### What needs to be done
Search the entries for the word "marker" and pull out each line that has it.

### Supplied data
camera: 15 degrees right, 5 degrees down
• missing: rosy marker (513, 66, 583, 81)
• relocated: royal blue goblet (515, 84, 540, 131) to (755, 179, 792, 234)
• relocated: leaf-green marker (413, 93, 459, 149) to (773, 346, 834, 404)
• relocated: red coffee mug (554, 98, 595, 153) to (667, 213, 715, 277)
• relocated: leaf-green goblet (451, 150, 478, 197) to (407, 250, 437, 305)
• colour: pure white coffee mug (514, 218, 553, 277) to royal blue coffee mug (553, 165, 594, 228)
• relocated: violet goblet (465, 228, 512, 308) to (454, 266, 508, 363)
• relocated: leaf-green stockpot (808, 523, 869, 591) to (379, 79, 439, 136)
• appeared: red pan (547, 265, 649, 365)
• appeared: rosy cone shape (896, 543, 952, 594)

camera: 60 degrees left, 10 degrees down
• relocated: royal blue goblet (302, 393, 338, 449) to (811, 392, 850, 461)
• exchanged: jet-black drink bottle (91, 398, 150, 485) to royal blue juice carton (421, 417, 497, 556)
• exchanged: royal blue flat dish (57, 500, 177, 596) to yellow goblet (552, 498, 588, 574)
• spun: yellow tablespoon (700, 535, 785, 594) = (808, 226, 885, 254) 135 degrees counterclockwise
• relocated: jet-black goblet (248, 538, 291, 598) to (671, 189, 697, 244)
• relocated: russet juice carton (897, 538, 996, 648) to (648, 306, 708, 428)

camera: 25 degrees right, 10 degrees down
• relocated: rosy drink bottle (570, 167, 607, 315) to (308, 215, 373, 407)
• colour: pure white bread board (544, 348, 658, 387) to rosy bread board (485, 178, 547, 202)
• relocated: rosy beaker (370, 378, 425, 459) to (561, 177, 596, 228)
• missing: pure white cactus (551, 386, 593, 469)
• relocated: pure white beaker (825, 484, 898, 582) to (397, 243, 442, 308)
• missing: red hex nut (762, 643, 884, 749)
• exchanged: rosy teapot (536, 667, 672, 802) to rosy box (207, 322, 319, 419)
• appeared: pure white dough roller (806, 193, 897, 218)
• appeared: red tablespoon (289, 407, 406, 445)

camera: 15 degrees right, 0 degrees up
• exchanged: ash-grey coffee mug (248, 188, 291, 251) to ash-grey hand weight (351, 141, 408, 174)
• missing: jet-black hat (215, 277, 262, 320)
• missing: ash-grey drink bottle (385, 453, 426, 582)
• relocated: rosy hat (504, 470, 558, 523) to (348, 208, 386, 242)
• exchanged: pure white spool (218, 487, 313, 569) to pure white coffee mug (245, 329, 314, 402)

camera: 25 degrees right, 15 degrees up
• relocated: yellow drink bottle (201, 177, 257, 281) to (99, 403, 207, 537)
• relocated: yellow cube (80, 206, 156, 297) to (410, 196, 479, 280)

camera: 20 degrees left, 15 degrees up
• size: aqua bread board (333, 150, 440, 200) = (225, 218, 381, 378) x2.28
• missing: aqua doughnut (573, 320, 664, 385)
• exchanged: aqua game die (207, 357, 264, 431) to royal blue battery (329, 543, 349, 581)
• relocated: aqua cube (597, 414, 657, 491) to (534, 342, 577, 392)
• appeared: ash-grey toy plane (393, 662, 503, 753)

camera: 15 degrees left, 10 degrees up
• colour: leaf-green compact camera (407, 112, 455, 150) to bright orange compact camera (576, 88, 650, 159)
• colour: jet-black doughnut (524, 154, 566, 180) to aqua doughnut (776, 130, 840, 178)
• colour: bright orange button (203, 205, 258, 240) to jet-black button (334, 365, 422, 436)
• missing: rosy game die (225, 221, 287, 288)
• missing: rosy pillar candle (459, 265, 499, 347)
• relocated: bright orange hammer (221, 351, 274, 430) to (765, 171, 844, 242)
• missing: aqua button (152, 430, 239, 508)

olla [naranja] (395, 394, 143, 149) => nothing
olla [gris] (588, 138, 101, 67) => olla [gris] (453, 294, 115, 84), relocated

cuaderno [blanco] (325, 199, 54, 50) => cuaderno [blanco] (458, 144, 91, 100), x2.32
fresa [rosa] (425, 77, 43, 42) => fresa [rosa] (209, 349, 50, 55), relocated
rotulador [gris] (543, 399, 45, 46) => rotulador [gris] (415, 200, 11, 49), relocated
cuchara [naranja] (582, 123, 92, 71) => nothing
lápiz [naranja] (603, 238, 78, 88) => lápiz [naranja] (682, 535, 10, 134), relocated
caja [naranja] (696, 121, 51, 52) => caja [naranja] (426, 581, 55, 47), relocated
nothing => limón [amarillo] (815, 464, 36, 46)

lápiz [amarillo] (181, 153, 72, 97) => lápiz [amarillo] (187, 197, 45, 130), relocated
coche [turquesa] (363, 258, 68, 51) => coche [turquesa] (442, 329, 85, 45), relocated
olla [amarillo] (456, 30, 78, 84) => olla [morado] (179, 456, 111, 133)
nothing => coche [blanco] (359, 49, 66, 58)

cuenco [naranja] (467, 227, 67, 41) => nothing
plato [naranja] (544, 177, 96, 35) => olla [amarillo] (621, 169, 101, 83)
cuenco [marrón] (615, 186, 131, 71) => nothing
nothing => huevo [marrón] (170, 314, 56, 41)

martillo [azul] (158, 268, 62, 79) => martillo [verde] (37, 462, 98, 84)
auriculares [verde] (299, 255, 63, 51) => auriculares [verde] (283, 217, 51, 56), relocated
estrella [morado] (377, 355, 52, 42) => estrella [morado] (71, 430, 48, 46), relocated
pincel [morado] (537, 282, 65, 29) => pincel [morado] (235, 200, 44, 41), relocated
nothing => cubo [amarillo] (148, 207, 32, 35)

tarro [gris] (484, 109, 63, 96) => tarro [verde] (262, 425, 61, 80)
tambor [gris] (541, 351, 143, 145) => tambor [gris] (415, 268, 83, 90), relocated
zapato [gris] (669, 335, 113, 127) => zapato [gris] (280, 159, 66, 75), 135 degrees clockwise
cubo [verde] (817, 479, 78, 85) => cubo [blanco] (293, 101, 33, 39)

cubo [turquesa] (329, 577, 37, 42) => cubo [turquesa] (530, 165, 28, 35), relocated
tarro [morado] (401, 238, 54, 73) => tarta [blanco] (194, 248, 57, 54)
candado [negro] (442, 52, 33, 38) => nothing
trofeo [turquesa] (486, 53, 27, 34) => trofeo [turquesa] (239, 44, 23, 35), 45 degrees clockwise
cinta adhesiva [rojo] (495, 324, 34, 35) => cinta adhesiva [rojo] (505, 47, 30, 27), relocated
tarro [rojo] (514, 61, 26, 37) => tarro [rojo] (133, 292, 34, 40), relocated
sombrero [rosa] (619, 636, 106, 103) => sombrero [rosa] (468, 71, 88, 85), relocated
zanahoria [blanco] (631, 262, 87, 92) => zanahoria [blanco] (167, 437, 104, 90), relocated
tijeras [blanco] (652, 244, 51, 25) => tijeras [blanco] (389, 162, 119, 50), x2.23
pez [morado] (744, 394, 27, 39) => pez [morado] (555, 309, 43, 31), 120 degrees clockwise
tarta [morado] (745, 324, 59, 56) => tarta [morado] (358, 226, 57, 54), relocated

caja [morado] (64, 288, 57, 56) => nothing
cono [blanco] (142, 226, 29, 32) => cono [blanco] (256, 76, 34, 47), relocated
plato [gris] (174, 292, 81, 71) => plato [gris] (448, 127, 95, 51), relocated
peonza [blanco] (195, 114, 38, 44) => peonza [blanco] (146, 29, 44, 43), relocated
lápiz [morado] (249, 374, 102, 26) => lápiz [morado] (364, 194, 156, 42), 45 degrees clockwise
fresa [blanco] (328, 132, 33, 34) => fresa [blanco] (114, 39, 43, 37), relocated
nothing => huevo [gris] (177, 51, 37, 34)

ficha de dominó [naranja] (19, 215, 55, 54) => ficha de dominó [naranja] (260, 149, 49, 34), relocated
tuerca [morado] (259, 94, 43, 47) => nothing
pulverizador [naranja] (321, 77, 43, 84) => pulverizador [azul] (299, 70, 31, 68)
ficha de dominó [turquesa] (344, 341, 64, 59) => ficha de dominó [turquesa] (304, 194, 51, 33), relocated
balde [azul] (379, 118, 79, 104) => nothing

### Expected output
• missing: rosy marker (513, 66, 583, 81)
• relocated: leaf-green marker (413, 93, 459, 149) to (773, 346, 834, 404)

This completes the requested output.